The problem: The answer should be one number: how many lines in the records below contain the word "none".

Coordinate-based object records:
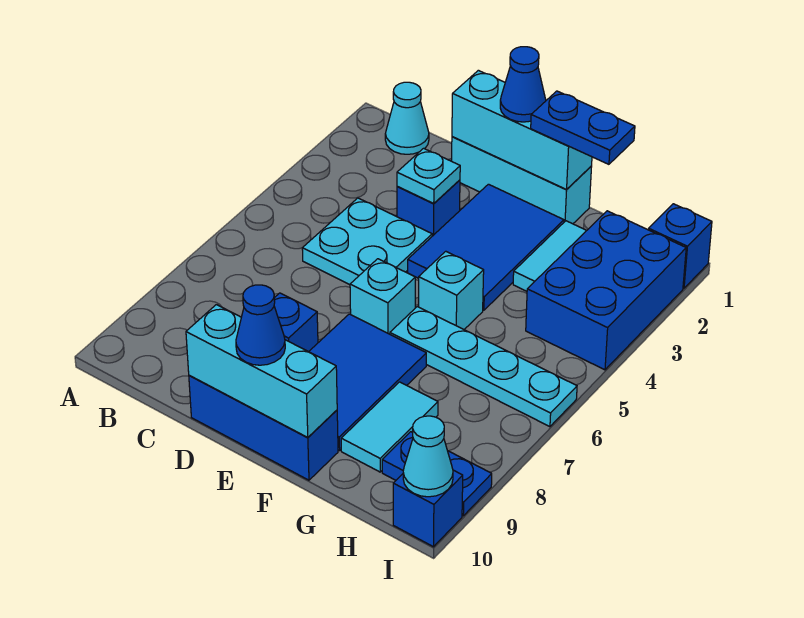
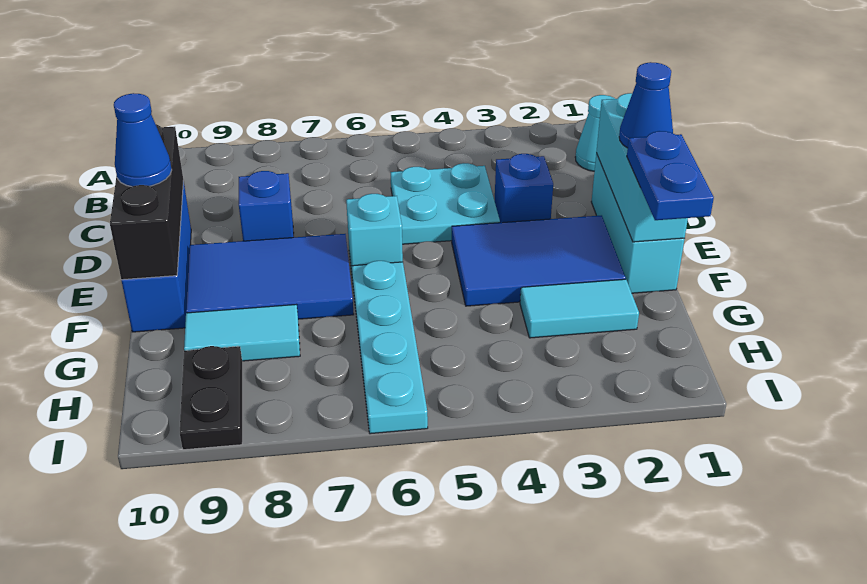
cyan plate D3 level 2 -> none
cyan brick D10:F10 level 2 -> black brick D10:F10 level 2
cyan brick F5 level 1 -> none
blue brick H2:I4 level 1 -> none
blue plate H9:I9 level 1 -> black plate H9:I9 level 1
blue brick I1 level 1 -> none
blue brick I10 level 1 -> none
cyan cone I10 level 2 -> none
--
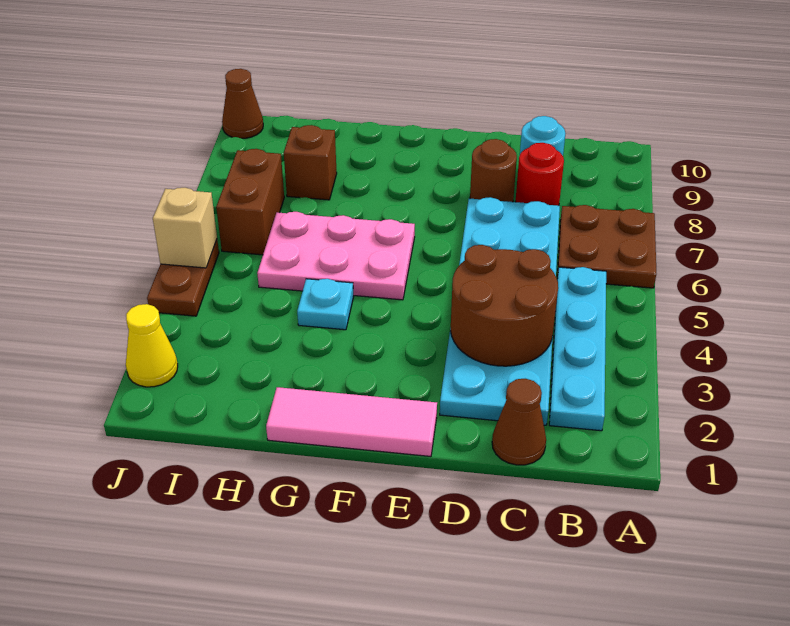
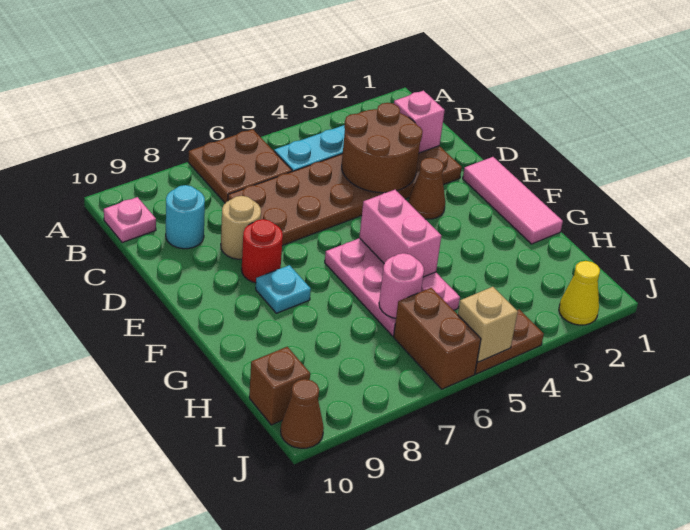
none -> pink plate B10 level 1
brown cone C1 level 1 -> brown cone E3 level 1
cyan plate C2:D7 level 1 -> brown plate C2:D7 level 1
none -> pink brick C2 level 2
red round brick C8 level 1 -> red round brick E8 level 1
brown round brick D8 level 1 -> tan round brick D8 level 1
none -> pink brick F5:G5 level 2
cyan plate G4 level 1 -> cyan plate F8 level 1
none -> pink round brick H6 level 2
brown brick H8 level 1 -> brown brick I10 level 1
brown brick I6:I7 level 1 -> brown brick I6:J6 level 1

Result of this exercise: 10